**What you are asked to do:** Read through the records. Copy each line that has the word "AGND".
*** Opening of Input material ***
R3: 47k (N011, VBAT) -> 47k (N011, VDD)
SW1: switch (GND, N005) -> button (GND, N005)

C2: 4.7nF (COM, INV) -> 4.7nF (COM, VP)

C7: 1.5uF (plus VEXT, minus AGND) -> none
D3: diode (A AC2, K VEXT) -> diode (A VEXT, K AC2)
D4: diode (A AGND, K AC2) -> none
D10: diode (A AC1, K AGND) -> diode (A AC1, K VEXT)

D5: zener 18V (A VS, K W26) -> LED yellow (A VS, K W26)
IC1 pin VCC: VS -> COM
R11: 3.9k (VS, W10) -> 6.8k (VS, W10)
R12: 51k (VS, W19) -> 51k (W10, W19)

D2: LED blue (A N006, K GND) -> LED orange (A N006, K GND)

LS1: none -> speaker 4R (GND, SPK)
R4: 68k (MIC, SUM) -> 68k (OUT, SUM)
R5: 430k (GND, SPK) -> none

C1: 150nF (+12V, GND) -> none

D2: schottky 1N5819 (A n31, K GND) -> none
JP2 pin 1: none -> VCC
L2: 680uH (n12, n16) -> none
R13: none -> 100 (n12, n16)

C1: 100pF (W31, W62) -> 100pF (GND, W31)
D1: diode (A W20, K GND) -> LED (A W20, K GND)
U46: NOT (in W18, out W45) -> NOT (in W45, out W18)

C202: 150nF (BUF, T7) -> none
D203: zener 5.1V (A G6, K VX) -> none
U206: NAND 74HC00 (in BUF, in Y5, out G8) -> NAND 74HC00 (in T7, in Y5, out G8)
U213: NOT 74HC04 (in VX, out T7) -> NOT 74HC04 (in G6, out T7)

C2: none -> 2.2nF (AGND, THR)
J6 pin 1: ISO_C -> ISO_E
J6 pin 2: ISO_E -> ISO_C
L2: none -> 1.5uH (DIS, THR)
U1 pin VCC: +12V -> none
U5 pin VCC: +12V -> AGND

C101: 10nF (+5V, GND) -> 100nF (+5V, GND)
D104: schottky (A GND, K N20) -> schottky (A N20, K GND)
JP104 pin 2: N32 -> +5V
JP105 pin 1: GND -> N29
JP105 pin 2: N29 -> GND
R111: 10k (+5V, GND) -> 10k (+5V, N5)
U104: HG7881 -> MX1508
*** Close of Input material ***
**Solution to this task:**
C7: 1.5uF (plus VEXT, minus AGND) -> none
D4: diode (A AGND, K AC2) -> none
D10: diode (A AC1, K AGND) -> diode (A AC1, K VEXT)
C2: none -> 2.2nF (AGND, THR)
U5 pin VCC: +12V -> AGND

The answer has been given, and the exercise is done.